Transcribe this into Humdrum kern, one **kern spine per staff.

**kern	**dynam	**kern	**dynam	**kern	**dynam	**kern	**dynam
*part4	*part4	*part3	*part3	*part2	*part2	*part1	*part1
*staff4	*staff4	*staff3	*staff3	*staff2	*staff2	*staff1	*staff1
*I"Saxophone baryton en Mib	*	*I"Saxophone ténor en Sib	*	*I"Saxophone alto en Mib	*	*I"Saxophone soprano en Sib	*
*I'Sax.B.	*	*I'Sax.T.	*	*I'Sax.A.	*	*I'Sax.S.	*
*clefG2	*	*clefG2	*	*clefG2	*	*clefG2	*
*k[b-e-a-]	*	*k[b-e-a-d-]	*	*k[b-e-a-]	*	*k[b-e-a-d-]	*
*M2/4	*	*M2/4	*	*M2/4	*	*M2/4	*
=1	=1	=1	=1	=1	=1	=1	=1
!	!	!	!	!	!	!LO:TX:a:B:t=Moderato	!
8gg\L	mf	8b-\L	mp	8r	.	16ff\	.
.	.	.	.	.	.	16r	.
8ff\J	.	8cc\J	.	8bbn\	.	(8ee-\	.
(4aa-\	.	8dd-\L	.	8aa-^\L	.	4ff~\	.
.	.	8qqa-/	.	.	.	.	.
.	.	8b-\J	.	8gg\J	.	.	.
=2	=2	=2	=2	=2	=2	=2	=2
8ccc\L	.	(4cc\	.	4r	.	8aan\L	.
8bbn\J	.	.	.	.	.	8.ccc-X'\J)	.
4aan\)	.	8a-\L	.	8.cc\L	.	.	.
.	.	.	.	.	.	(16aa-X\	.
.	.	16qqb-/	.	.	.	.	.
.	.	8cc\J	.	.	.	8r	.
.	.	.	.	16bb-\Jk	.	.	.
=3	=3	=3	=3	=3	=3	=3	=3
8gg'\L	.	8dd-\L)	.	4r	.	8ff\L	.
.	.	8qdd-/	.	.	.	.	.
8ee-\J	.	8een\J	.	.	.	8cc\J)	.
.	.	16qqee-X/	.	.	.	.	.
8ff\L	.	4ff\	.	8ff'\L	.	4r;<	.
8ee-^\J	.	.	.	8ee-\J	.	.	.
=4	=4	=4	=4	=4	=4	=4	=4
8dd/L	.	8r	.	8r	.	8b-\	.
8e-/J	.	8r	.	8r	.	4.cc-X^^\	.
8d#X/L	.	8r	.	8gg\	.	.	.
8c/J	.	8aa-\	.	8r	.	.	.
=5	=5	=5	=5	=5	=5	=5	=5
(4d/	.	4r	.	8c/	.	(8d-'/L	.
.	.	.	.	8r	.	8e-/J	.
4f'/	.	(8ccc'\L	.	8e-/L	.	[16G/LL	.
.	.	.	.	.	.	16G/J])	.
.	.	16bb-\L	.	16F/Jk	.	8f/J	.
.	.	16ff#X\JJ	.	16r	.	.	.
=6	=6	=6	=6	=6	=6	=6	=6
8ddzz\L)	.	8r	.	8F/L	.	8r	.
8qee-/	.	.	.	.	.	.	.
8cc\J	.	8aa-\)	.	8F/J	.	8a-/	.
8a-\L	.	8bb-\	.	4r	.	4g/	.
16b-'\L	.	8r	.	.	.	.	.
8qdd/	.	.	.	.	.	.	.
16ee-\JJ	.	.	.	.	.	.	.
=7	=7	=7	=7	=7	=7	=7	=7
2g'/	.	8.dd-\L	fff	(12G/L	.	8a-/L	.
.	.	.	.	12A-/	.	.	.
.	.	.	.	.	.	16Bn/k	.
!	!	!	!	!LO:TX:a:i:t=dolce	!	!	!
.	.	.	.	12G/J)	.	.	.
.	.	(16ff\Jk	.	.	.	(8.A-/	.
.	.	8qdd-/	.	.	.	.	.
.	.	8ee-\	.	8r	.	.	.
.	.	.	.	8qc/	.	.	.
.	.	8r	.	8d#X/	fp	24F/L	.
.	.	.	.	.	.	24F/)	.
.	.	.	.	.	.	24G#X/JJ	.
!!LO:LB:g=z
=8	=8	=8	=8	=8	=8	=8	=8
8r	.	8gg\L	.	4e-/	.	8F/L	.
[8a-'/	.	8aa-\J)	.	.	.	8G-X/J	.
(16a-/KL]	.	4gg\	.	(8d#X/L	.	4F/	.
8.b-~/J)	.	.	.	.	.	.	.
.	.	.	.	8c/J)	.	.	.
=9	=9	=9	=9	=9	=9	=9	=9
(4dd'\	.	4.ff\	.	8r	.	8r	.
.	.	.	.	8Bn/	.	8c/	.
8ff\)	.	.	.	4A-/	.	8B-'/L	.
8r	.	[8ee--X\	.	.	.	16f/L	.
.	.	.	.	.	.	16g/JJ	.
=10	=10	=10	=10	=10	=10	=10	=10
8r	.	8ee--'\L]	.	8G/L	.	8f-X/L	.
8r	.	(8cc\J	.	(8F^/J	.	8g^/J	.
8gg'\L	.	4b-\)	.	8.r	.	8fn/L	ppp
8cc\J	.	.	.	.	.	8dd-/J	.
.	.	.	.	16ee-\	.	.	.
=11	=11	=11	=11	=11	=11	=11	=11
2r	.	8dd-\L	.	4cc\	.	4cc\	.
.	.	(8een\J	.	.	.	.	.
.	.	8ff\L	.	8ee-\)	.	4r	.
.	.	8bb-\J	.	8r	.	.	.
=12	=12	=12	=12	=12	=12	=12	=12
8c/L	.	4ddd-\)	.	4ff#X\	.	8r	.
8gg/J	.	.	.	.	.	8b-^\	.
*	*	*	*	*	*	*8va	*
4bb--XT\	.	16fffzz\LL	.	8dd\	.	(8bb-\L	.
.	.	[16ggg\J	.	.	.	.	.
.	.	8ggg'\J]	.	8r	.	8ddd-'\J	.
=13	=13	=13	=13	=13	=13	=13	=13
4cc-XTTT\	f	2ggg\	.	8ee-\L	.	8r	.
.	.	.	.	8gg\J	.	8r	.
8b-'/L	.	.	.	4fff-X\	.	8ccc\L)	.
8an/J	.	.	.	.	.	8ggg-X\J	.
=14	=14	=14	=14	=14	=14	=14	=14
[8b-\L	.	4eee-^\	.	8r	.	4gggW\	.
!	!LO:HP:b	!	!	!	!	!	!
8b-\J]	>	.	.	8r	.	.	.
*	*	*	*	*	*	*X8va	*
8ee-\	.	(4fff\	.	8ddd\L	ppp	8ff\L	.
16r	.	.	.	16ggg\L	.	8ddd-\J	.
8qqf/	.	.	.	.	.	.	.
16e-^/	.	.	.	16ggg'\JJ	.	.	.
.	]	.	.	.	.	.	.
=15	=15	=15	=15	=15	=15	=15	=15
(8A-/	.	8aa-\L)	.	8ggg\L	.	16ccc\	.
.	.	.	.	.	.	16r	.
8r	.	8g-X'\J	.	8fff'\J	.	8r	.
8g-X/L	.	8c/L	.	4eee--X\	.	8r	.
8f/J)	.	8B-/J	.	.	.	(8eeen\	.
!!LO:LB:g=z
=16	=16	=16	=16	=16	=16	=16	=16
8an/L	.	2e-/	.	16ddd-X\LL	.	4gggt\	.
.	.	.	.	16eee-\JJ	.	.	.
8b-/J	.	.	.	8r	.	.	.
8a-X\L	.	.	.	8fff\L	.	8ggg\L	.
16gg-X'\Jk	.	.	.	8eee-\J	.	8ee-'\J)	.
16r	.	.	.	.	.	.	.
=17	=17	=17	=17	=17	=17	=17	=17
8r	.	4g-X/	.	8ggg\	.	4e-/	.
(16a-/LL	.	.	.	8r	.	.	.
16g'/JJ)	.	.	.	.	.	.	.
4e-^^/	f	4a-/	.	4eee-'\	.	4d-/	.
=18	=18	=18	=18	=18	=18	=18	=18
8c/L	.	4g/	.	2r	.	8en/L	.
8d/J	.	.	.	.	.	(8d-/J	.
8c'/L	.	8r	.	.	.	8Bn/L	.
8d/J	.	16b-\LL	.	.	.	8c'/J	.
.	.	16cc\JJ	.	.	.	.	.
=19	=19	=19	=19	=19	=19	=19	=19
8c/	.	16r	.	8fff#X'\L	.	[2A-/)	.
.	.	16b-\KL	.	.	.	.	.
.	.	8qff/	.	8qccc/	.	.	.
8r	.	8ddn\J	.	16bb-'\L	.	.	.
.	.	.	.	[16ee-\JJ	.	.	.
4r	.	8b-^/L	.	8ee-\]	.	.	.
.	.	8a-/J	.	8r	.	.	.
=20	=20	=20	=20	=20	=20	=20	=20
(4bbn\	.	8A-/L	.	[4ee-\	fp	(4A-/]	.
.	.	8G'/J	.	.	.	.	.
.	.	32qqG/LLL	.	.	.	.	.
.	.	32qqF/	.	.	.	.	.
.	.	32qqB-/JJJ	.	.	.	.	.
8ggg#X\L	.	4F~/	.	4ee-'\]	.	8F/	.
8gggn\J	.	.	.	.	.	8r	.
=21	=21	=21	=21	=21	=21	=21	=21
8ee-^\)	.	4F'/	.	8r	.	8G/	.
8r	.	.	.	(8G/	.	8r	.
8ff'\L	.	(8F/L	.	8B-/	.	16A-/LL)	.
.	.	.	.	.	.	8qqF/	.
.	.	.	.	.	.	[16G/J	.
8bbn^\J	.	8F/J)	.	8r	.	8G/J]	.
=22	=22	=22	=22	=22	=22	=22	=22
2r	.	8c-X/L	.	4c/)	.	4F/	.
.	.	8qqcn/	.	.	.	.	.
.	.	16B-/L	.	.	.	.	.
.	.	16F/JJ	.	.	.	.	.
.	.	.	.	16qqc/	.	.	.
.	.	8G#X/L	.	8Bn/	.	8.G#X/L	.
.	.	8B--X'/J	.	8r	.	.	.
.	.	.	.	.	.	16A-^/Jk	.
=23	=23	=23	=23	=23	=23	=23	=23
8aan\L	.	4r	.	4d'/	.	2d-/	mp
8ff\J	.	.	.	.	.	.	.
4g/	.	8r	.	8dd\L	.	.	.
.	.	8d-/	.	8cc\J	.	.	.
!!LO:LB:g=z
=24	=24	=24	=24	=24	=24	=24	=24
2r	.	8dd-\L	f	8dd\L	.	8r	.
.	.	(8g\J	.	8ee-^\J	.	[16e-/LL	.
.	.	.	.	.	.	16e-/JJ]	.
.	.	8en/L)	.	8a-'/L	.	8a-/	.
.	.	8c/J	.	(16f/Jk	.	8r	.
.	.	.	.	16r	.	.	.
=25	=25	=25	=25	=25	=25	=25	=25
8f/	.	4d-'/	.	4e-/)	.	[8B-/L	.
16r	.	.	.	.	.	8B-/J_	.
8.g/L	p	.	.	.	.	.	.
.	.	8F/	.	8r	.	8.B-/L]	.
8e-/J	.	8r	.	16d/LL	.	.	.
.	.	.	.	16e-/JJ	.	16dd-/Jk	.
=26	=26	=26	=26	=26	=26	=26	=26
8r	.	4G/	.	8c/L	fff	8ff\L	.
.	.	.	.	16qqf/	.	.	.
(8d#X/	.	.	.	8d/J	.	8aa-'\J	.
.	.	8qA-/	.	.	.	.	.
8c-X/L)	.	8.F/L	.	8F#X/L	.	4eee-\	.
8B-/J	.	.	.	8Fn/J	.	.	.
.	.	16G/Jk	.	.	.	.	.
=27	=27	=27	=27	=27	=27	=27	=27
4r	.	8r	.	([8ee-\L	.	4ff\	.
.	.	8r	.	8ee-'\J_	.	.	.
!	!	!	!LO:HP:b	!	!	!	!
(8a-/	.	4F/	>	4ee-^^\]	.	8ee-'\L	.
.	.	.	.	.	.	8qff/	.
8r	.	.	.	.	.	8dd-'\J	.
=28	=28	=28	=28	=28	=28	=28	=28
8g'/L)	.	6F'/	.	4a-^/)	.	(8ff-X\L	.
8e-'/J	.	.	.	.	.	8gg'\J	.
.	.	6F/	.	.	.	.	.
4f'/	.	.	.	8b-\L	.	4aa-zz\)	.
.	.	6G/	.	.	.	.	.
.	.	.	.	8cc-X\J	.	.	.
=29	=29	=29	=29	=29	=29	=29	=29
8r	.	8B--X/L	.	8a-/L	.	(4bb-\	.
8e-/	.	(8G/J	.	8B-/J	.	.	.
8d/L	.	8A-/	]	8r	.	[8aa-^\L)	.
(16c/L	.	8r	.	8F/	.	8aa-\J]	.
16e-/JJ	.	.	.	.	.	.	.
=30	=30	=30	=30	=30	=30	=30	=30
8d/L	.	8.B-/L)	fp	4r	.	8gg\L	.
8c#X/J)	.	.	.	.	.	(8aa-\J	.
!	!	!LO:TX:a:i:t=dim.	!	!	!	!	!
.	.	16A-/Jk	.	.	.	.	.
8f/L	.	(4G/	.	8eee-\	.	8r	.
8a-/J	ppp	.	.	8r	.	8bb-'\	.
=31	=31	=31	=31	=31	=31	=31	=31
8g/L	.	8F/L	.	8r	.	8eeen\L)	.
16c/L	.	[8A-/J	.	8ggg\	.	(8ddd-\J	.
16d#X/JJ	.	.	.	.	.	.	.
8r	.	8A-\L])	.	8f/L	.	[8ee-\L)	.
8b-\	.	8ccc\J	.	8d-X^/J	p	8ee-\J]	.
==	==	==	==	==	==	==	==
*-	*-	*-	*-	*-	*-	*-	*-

::::

Task to carry out
Which lines in the material contain the string "kern"? Identify each one and copy it out in full, treating uppercase and lowercase as different.

The answer
Transcribe this into Humdrum kern, one **kern spine per staff.
**kern	**dynam	**kern	**dynam	**kern	**dynam	**kern	**dynam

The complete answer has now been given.